─── DATA SHOWN
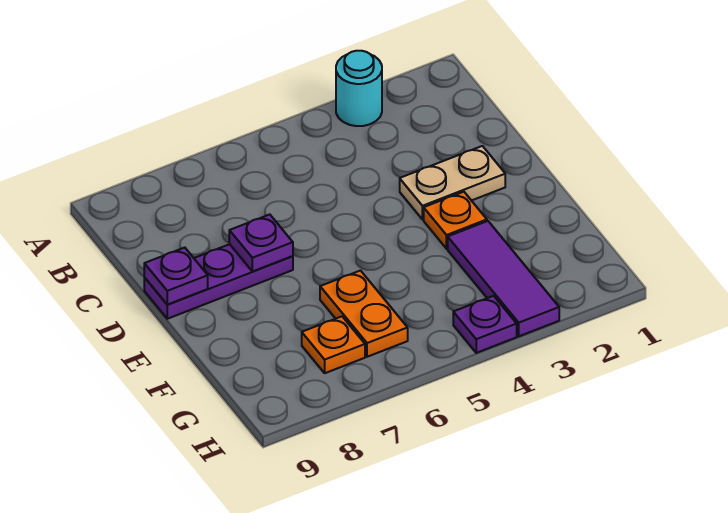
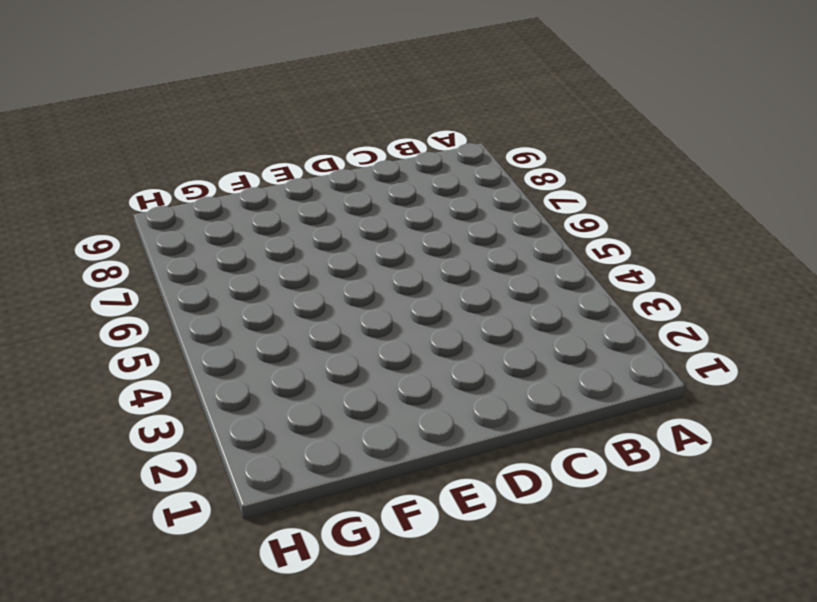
none -> cyan round brick A3 level 1
none -> tan plate D2:D3 level 1

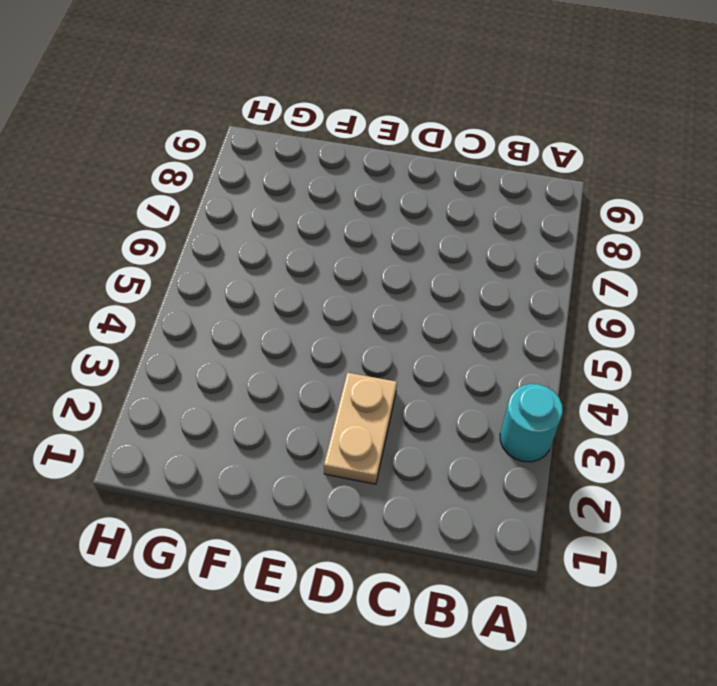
none -> purple plate D7:D9 level 1
none -> orange plate E3 level 1

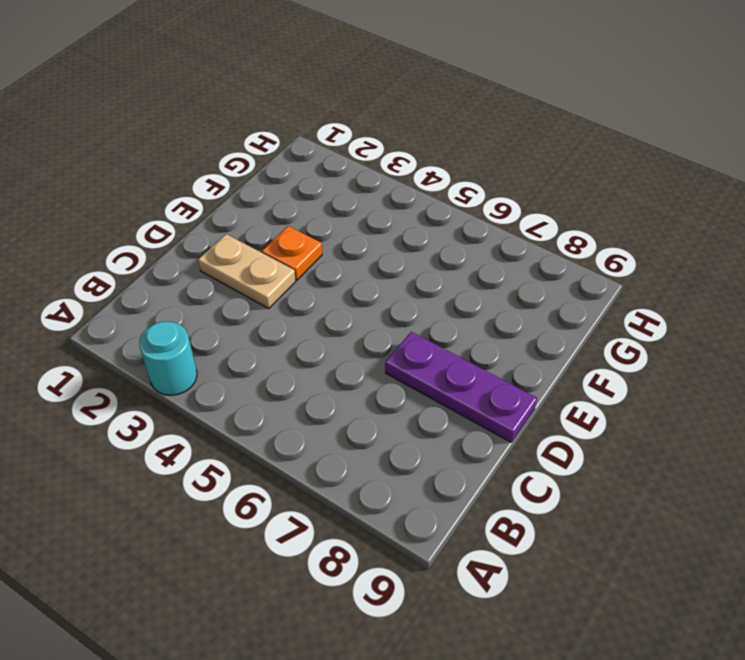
none -> purple tile F3:H3 level 1
none -> orange plate F6:G6 level 1

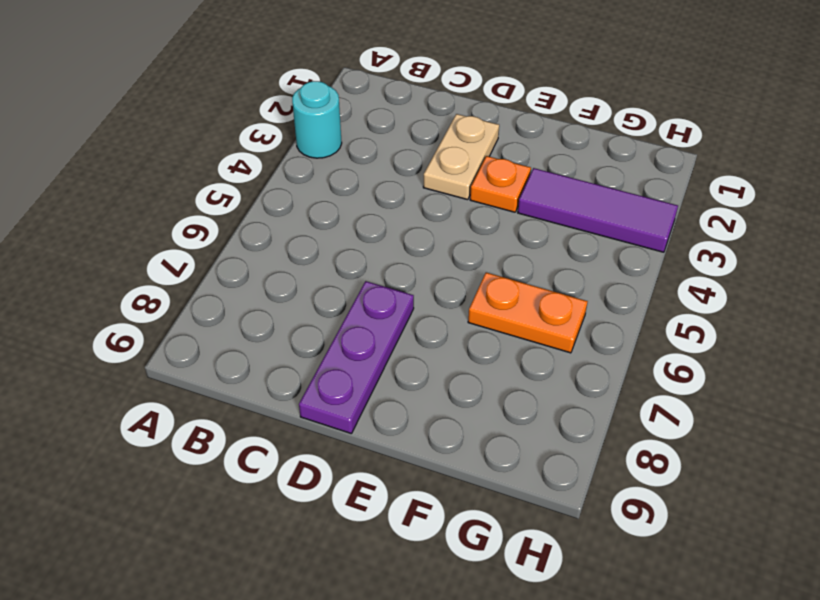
none -> orange plate G7 level 1
none -> purple plate H4 level 1

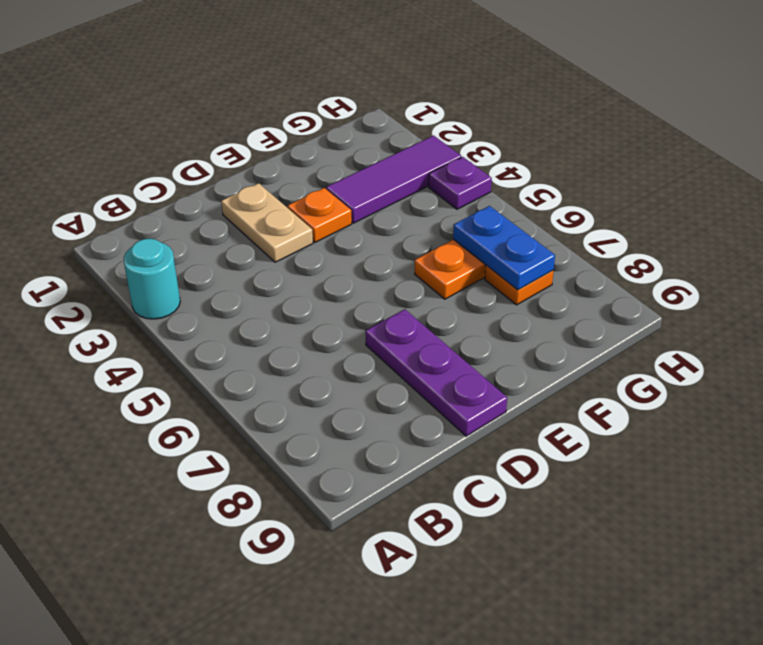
blue plate G6:G7 level 2 -> none
none -> purple plate D7 level 2
none -> purple plate D9 level 2

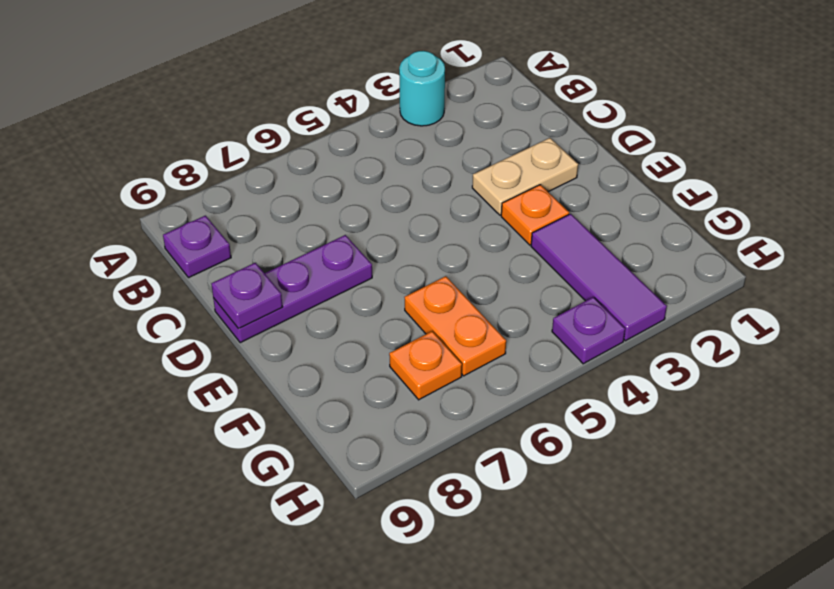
purple plate B9 level 1 -> purple plate D7 level 2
──────
* _TASK STATEMENT_: Pictures in the records above are not copied; print everything else exactly.

* _OUTPUT_:
none -> cyan round brick A3 level 1
none -> tan plate D2:D3 level 1

none -> purple plate D7:D9 level 1
none -> orange plate E3 level 1

none -> purple tile F3:H3 level 1
none -> orange plate F6:G6 level 1

none -> orange plate G7 level 1
none -> purple plate H4 level 1

blue plate G6:G7 level 2 -> none
none -> purple plate D7 level 2
none -> purple plate D9 level 2

purple plate B9 level 1 -> purple plate D7 level 2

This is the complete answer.